** Opening DATA FOR REVIEW block **
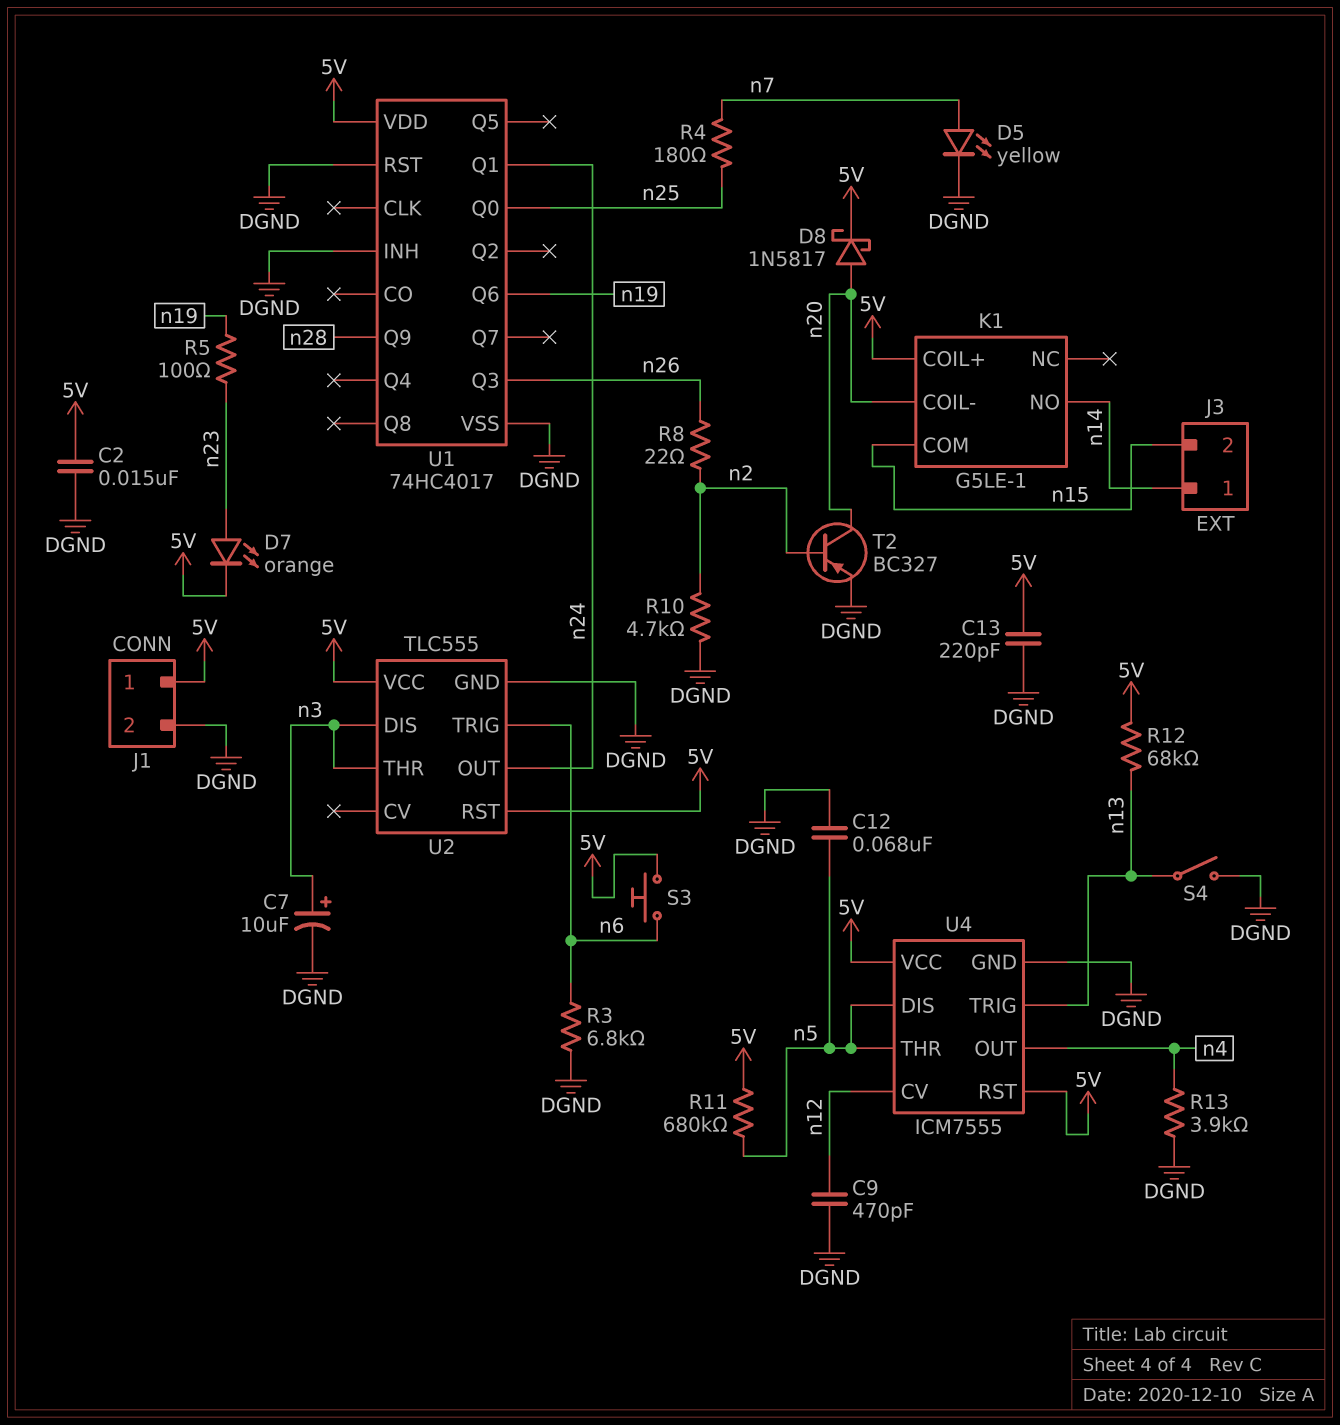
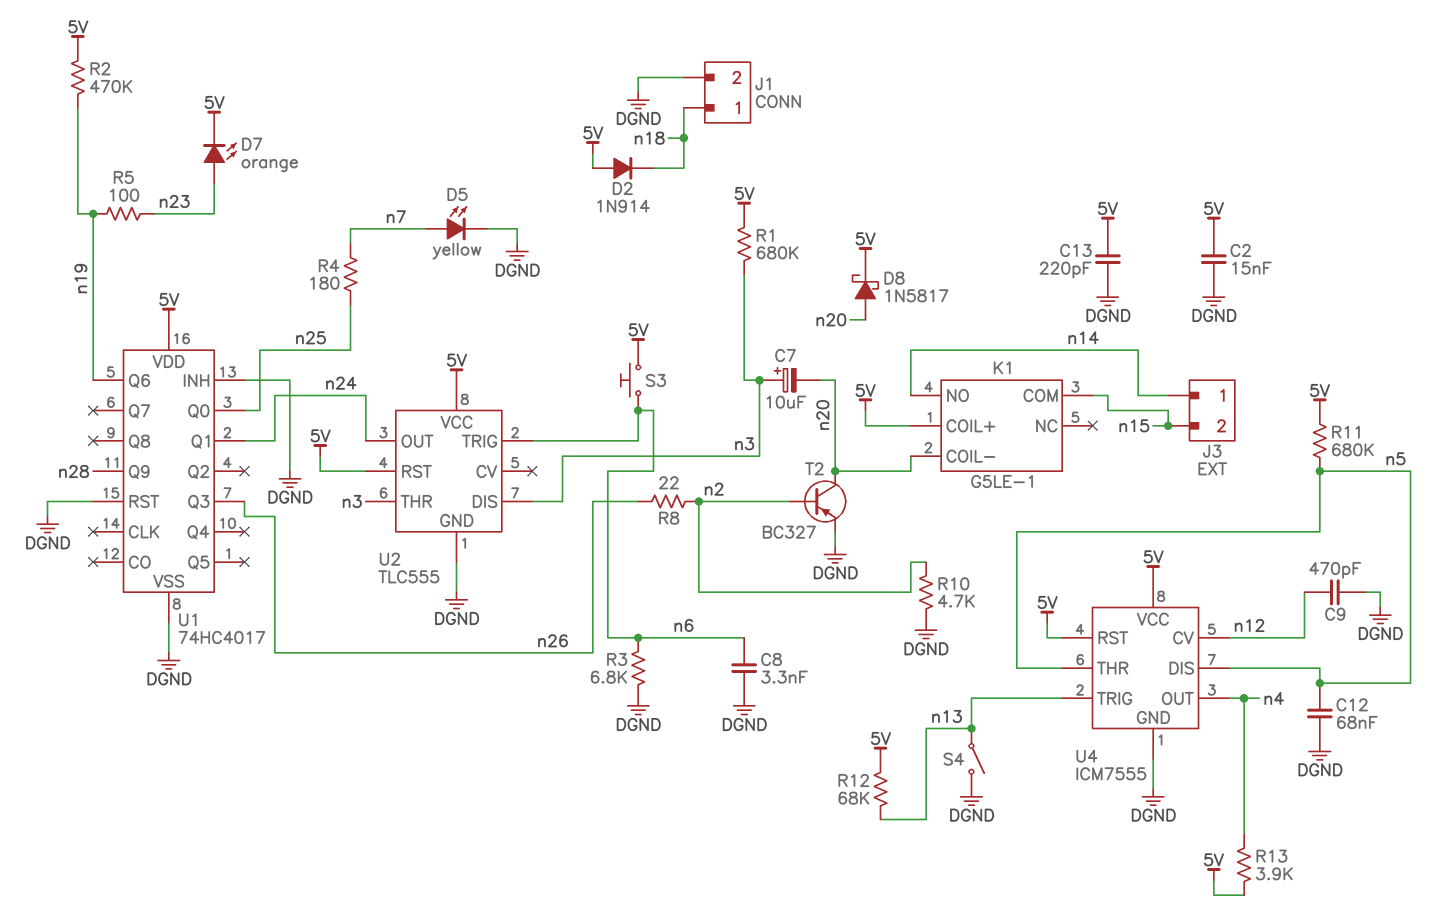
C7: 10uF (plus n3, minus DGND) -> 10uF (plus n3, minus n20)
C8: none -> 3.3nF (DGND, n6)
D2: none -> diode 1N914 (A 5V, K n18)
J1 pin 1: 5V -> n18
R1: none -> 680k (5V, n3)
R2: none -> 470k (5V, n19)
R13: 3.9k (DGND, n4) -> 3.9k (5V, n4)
** Closing DATA FOR REVIEW block **
## TASK OBJECTIVE
The records above should be returned word for word, with every picture left out.

## ANSWER BOX
C7: 10uF (plus n3, minus DGND) -> 10uF (plus n3, minus n20)
C8: none -> 3.3nF (DGND, n6)
D2: none -> diode 1N914 (A 5V, K n18)
J1 pin 1: 5V -> n18
R1: none -> 680k (5V, n3)
R2: none -> 470k (5V, n19)
R13: 3.9k (DGND, n4) -> 3.9k (5V, n4)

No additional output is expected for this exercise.